## [WHAT IS EXPECTED]
The listing below holds a line with "LCD2 pin SCL: 3 -> 15" and a line with "TOF pin GND: GND -> VIN". Reproduce those two lines exactly, plus everything between them.

## [SOURCE MATERIAL]
________________

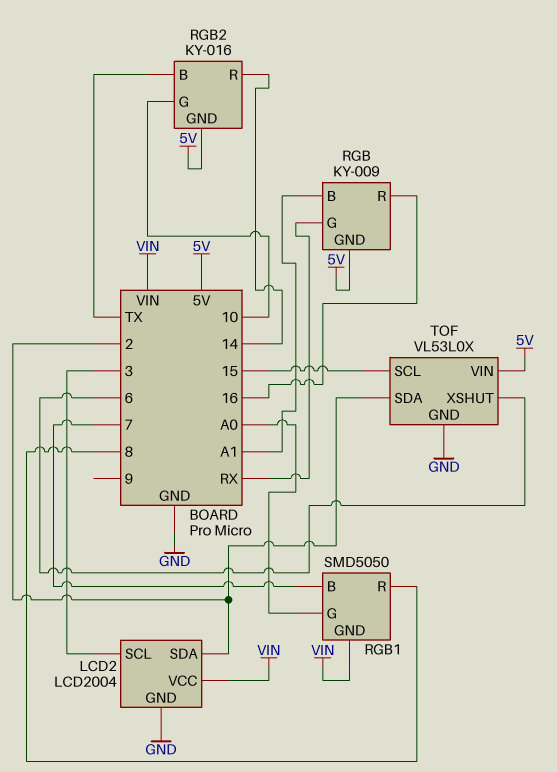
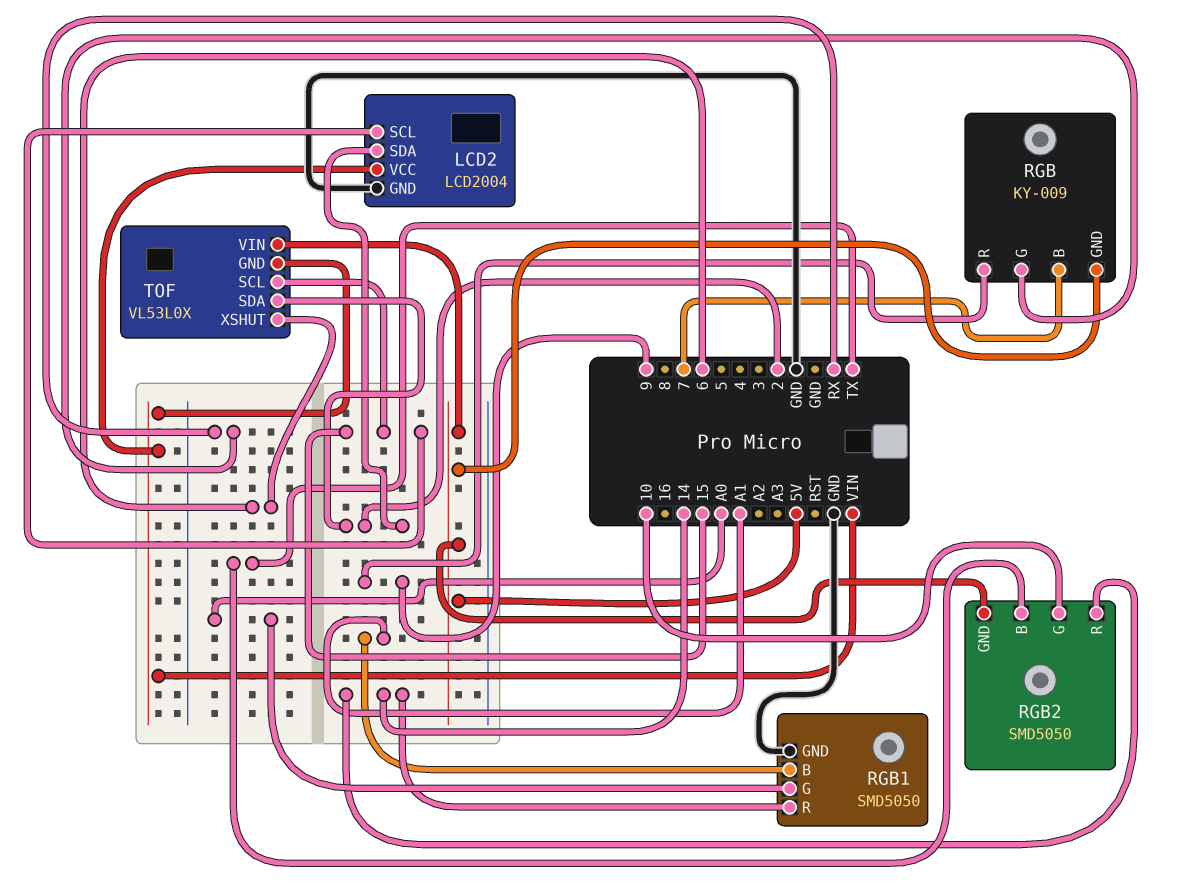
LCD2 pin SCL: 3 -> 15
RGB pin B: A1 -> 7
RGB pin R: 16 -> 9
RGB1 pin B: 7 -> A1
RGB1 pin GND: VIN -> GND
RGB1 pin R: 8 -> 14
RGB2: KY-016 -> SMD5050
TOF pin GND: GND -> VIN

________________

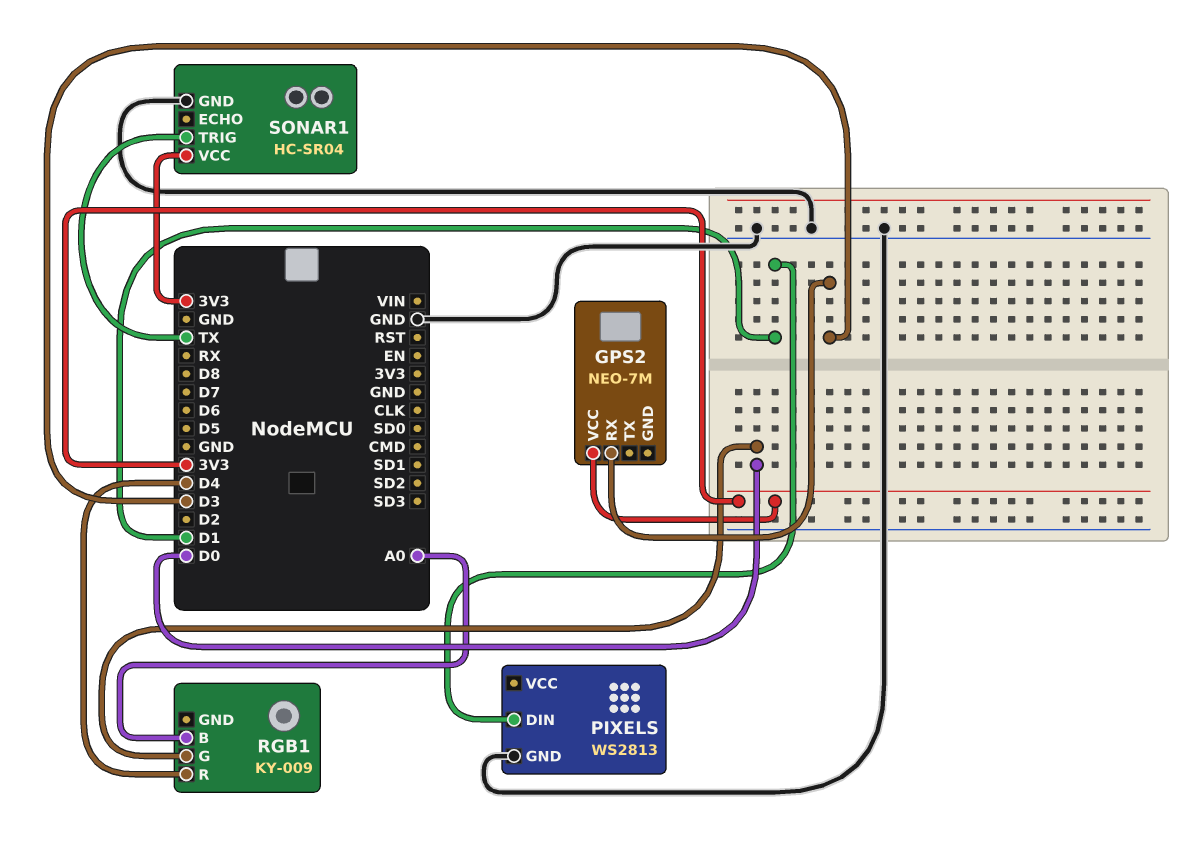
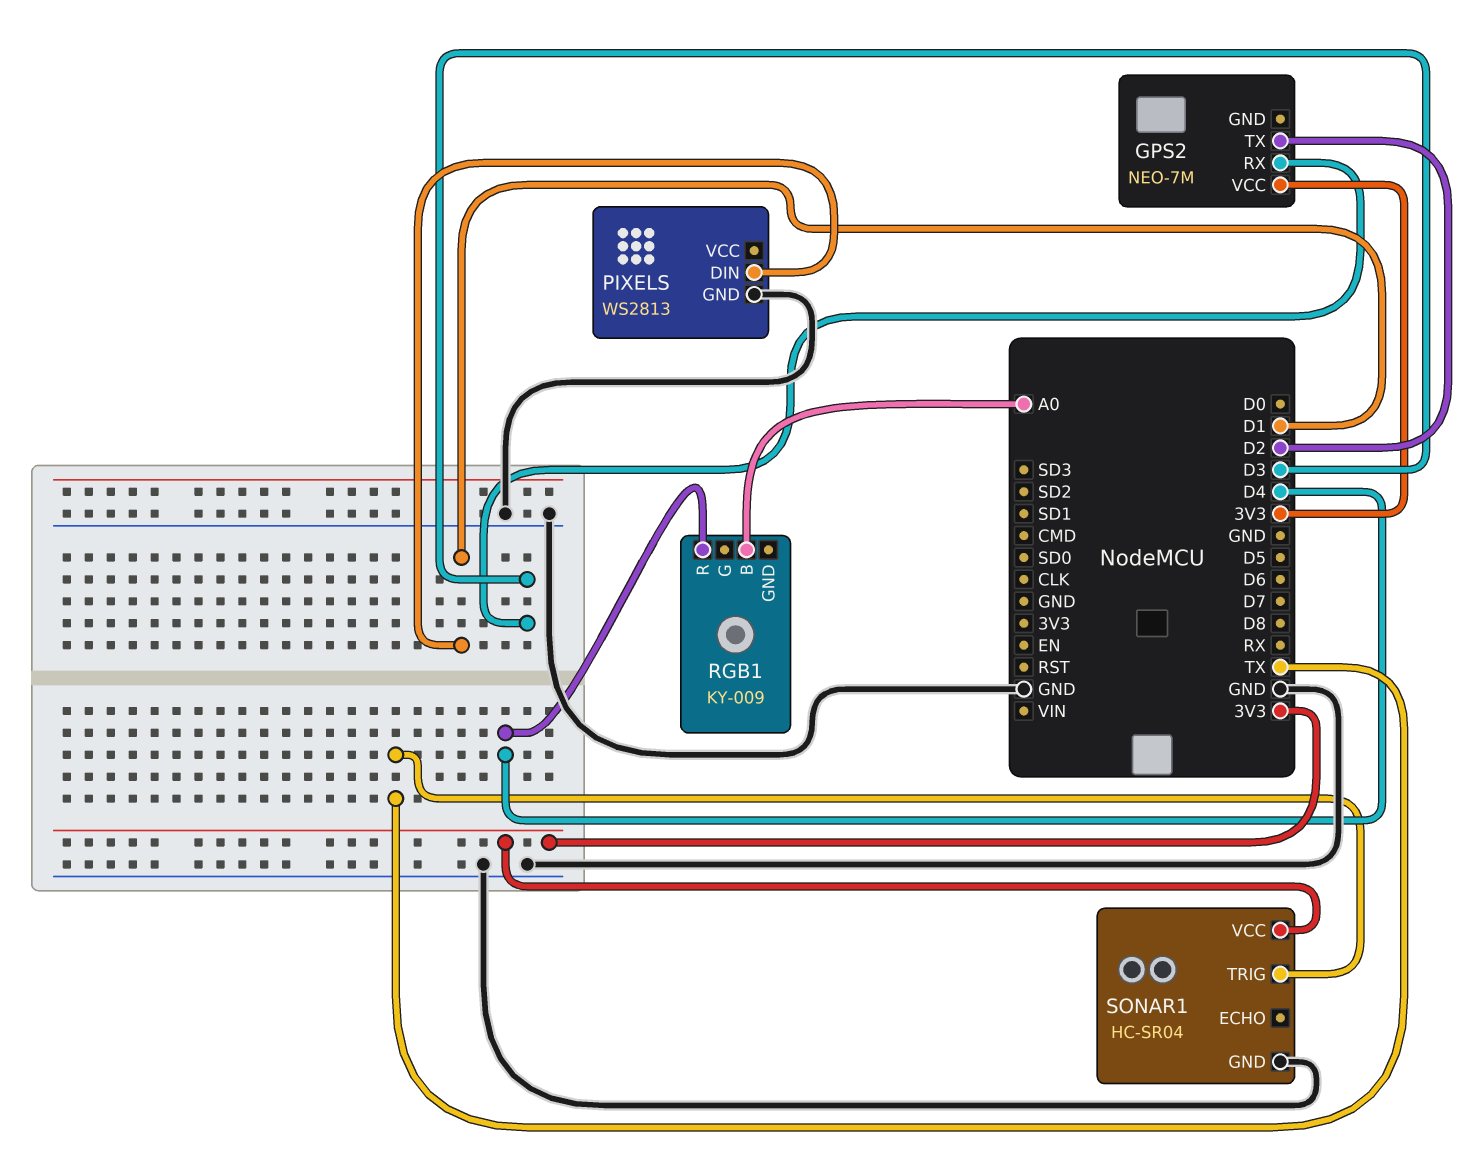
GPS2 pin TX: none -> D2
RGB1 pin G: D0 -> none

________________

## [EXERCISE RESULT]
LCD2 pin SCL: 3 -> 15
RGB pin B: A1 -> 7
RGB pin R: 16 -> 9
RGB1 pin B: 7 -> A1
RGB1 pin GND: VIN -> GND
RGB1 pin R: 8 -> 14
RGB2: KY-016 -> SMD5050
TOF pin GND: GND -> VIN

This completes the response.